Your task: Across all of the records below, determine the number of lines containing the string "grey"; reply with that number only.
---- Source information
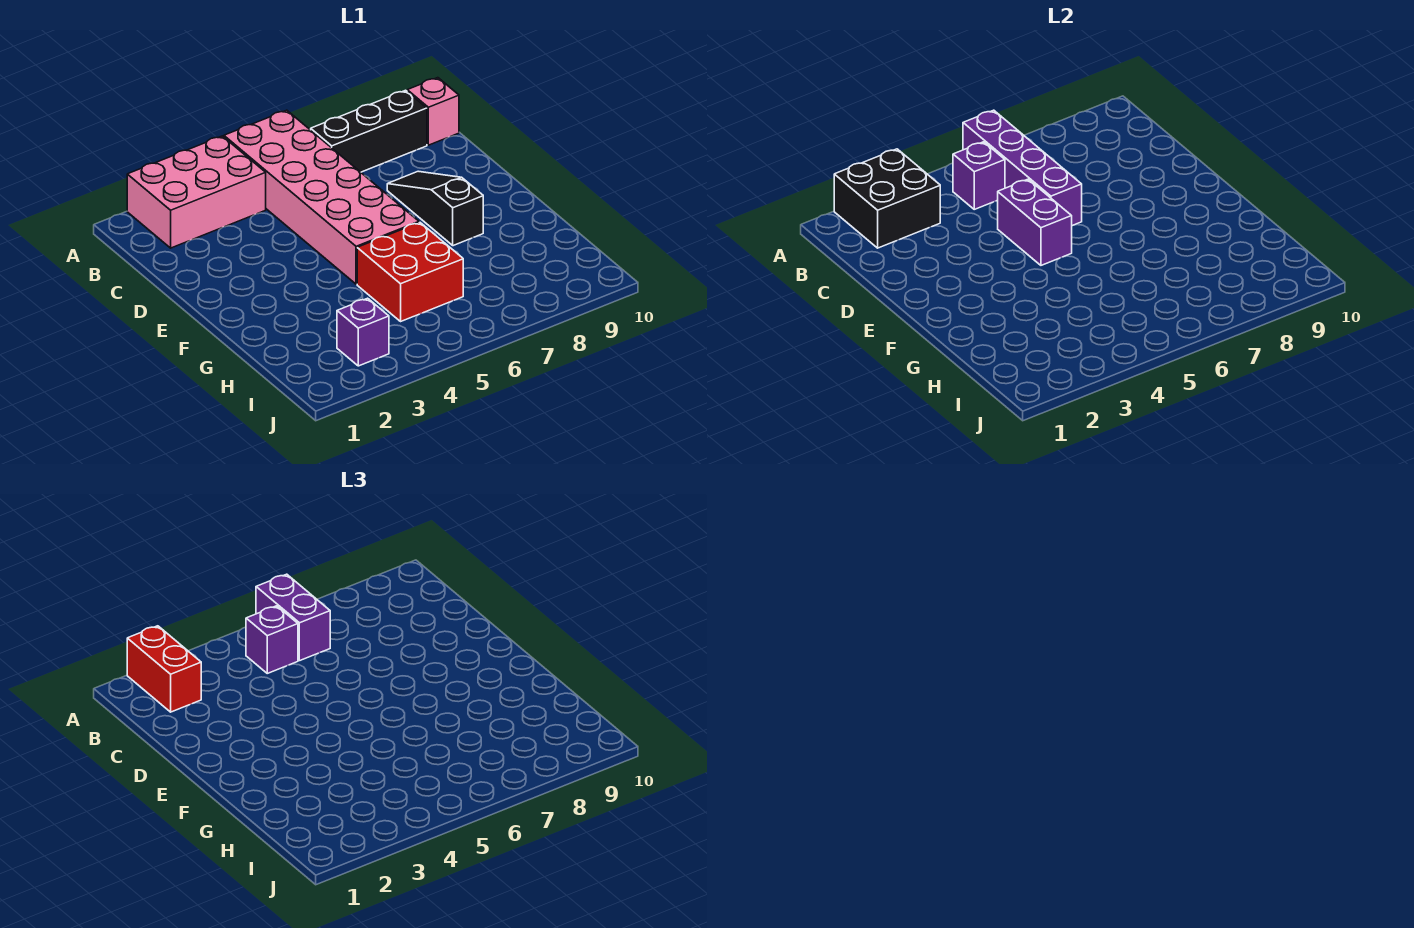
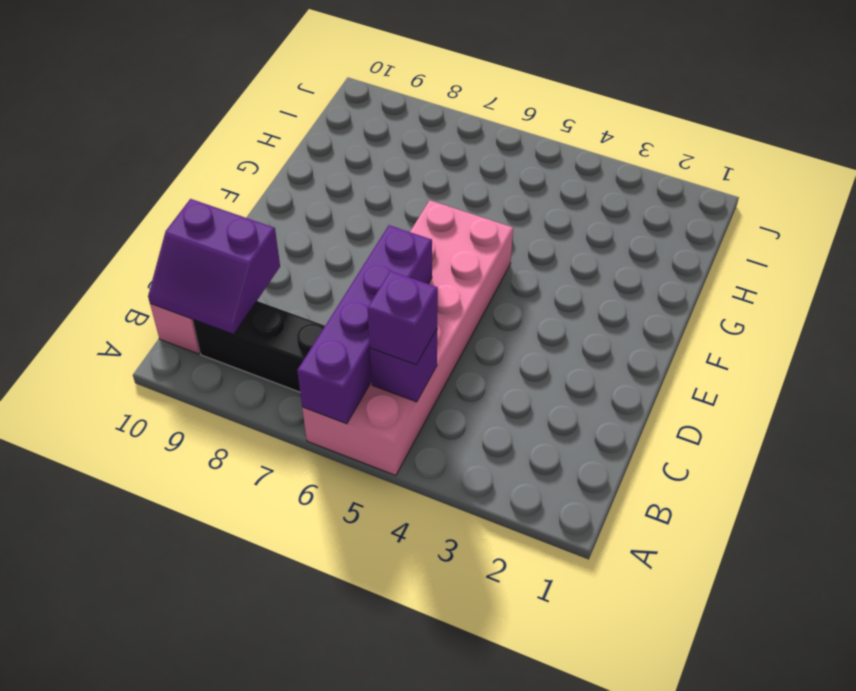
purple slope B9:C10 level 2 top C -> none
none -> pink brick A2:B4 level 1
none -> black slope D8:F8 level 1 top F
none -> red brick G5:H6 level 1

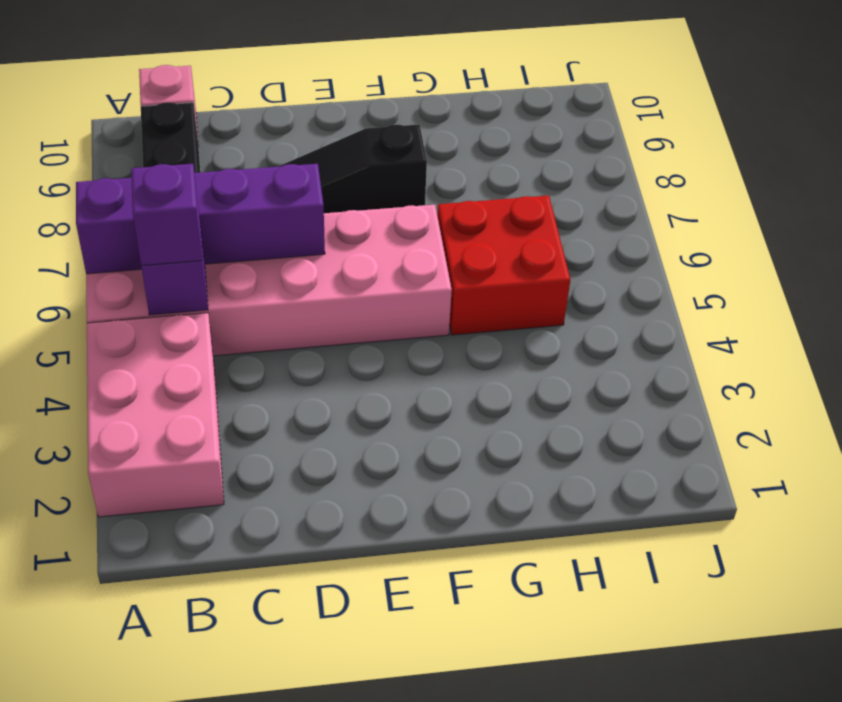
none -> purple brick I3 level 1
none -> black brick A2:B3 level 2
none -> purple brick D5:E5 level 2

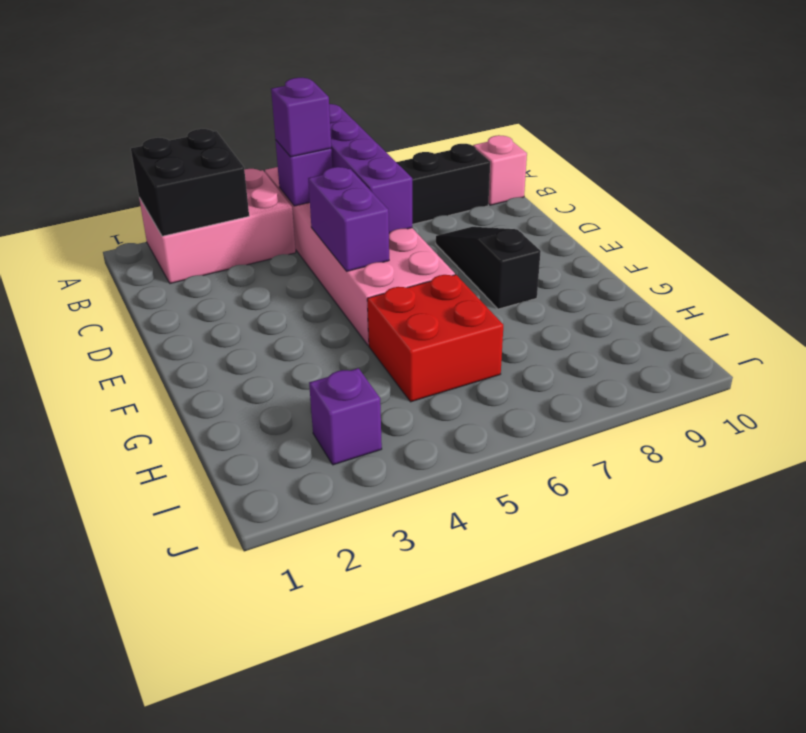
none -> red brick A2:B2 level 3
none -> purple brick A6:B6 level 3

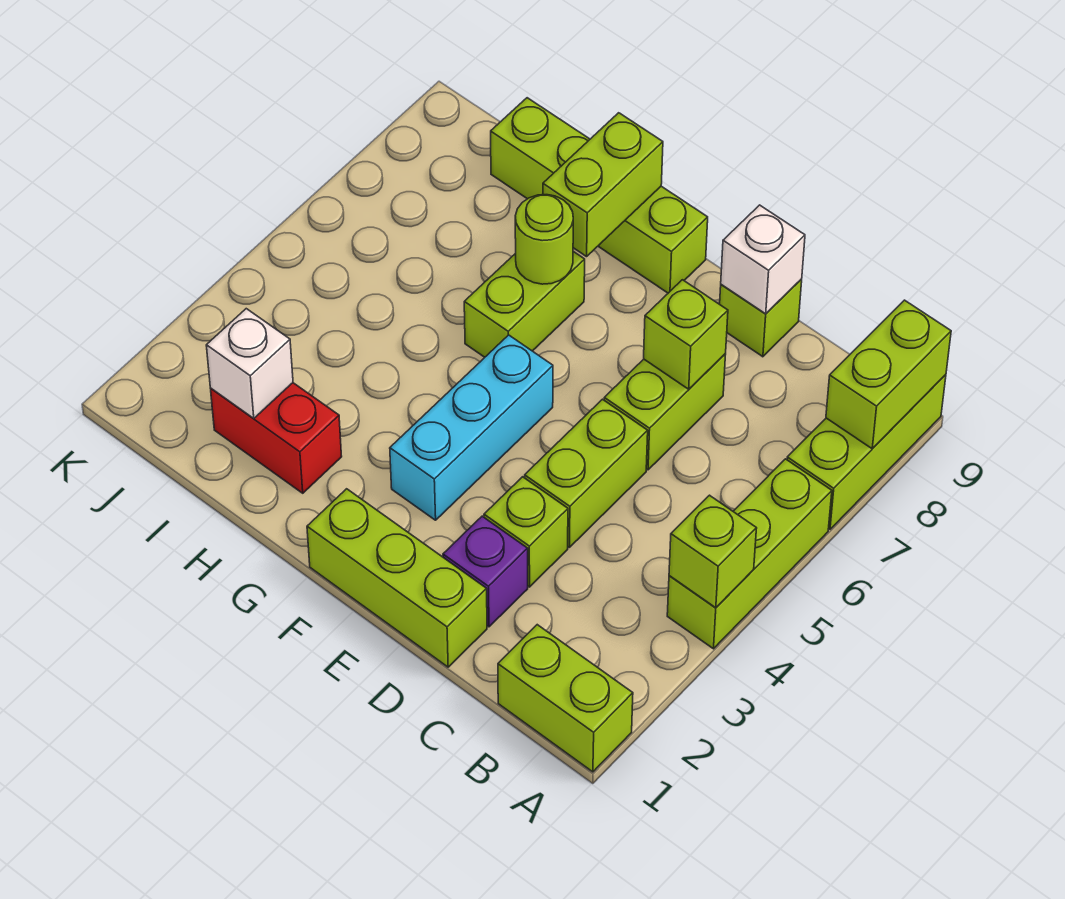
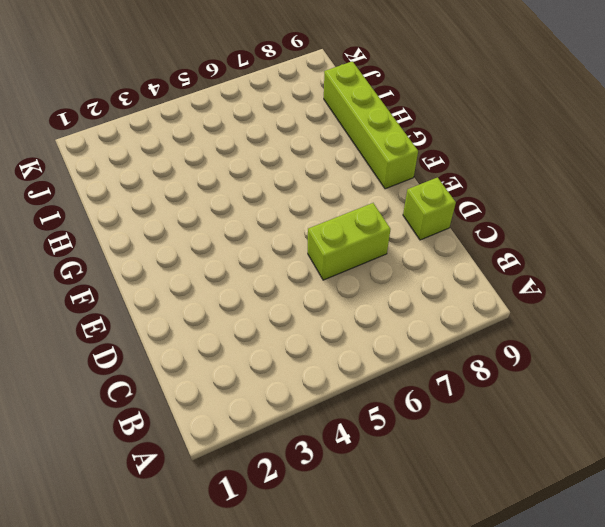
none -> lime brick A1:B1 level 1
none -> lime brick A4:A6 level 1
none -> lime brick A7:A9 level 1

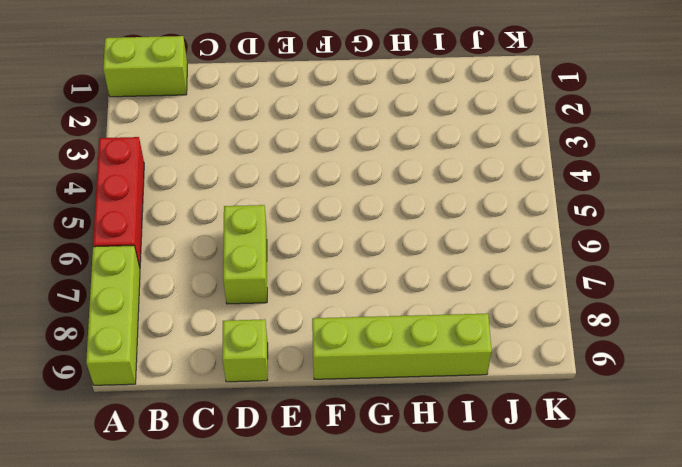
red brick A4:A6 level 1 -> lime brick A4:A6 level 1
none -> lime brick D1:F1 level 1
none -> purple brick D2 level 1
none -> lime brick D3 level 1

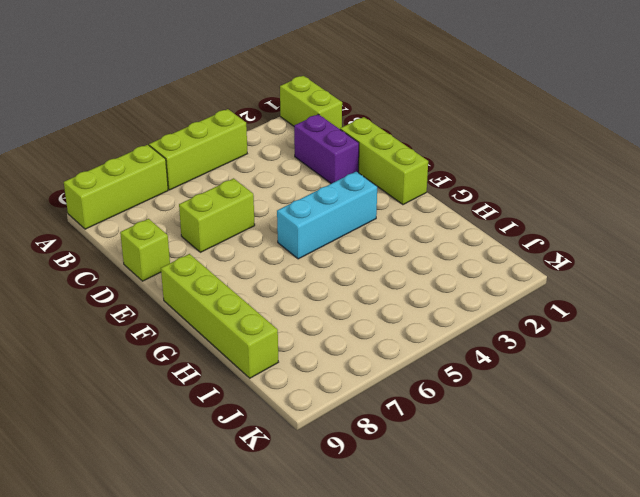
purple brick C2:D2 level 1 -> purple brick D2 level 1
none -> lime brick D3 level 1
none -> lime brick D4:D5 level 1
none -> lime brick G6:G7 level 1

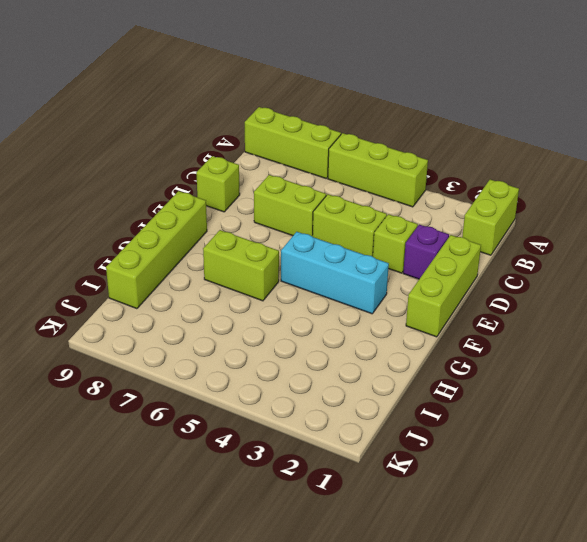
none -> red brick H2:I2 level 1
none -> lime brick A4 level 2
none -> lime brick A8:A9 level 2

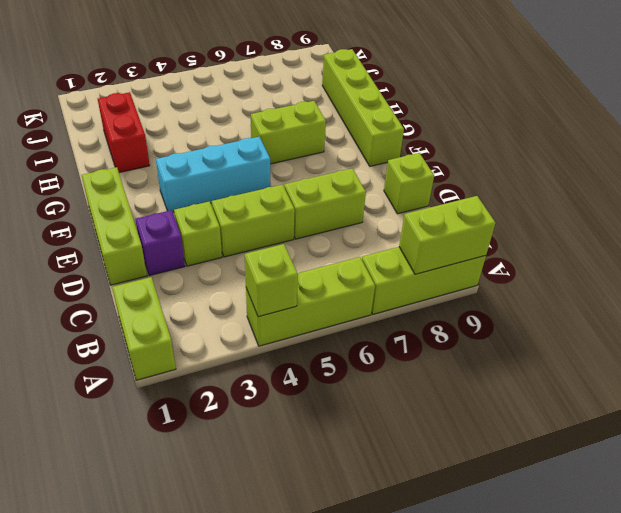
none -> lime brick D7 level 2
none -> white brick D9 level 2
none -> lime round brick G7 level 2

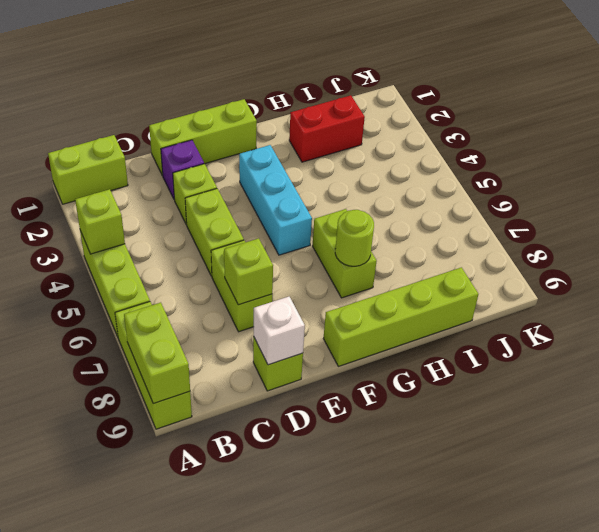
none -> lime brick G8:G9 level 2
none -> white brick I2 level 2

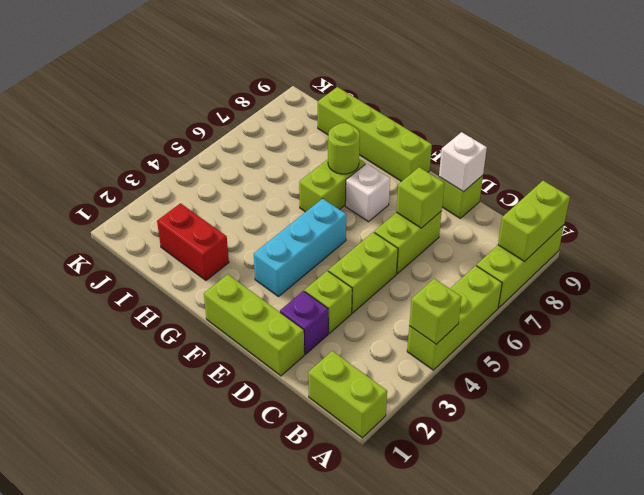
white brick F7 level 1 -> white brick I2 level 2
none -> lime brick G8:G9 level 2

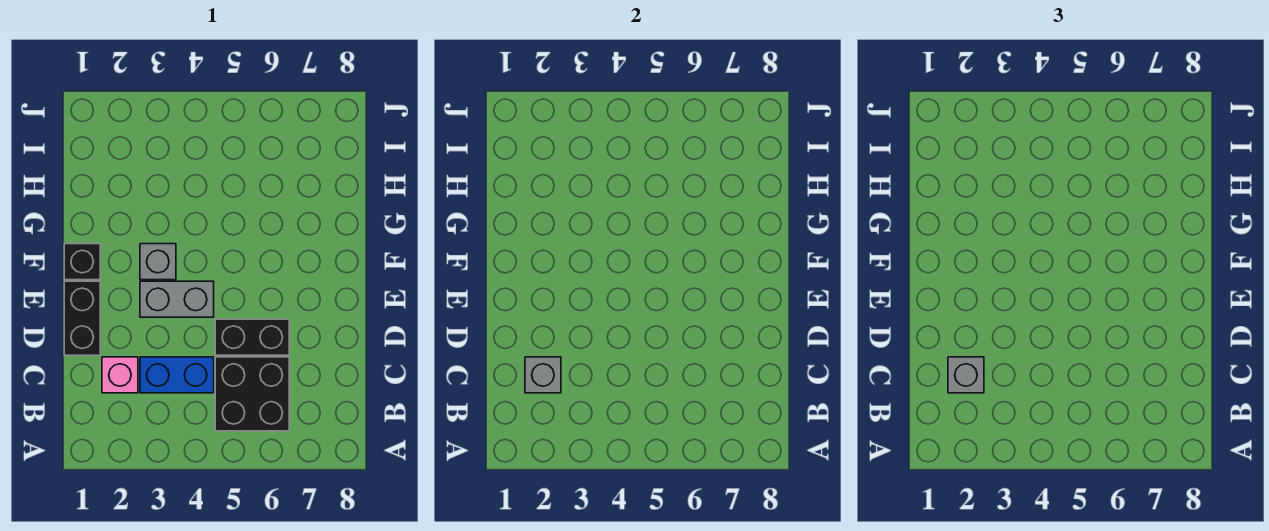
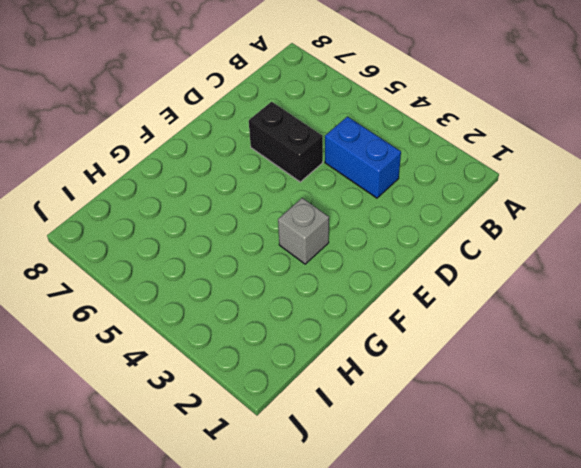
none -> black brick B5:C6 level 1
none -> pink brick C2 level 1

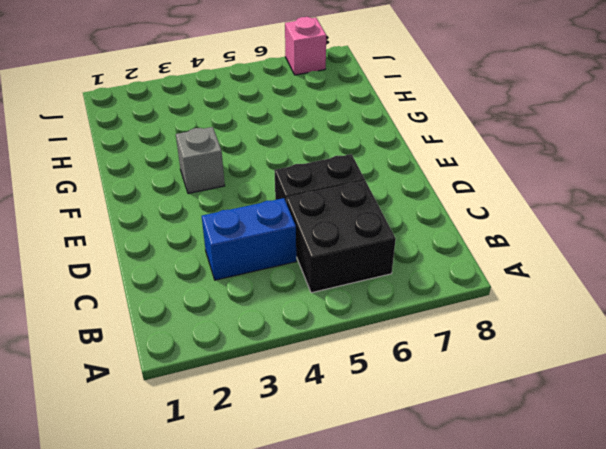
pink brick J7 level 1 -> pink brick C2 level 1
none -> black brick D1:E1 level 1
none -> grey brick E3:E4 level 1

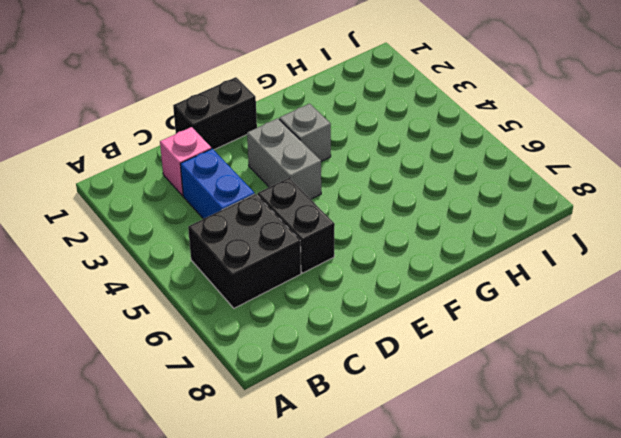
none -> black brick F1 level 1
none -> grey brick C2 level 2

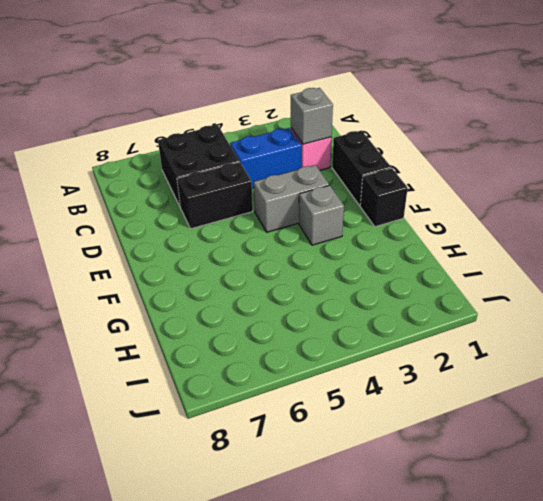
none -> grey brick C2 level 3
--------
Result for this exercise: 3